Stored items from a collection:

============================================================

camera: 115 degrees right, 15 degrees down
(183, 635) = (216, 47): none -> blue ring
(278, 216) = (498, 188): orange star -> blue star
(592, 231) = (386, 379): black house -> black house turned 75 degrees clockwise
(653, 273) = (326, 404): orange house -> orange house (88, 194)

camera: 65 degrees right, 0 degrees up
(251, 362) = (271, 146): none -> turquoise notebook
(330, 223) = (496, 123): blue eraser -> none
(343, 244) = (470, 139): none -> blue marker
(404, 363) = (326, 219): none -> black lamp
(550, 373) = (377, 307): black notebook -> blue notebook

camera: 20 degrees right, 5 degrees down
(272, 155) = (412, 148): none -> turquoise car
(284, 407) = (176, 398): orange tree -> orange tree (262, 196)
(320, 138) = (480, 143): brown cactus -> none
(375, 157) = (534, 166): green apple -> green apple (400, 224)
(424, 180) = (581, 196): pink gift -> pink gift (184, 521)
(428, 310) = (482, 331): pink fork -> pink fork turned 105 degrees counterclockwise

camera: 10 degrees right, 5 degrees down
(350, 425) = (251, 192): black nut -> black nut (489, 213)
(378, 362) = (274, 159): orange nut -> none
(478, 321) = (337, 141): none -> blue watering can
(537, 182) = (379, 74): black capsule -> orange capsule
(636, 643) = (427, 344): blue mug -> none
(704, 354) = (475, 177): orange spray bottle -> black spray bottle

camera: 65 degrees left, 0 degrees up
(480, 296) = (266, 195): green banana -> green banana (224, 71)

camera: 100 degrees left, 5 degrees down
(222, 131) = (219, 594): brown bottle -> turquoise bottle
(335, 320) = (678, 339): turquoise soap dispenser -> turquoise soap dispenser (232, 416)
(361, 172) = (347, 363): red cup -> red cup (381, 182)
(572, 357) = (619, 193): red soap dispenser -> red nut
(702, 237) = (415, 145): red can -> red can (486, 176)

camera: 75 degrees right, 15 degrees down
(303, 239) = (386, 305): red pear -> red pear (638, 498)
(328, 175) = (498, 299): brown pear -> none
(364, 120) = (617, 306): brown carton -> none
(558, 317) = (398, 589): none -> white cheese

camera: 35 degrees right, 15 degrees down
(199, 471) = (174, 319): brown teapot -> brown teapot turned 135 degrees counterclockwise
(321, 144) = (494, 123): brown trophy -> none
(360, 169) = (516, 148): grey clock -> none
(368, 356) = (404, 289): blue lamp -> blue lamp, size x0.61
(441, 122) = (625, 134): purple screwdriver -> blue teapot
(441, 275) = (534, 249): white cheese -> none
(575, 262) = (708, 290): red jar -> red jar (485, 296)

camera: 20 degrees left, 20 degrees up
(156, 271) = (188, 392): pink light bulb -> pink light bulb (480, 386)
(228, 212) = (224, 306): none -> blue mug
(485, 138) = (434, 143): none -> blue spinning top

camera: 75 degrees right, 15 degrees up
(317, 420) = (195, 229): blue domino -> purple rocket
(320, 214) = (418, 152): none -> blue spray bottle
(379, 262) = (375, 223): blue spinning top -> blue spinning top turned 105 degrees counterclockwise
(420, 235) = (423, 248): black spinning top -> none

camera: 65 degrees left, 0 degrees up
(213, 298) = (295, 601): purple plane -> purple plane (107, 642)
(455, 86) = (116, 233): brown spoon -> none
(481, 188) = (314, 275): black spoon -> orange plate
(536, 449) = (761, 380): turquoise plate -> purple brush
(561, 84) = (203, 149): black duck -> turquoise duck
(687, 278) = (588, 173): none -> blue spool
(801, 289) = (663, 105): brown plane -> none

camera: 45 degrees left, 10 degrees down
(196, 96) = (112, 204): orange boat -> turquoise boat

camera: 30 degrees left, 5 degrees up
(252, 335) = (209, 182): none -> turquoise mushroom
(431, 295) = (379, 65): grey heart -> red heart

============================================================

Where a line in the data contains the string "pink", add it to your count, and give only the final number.

Worked solution: 3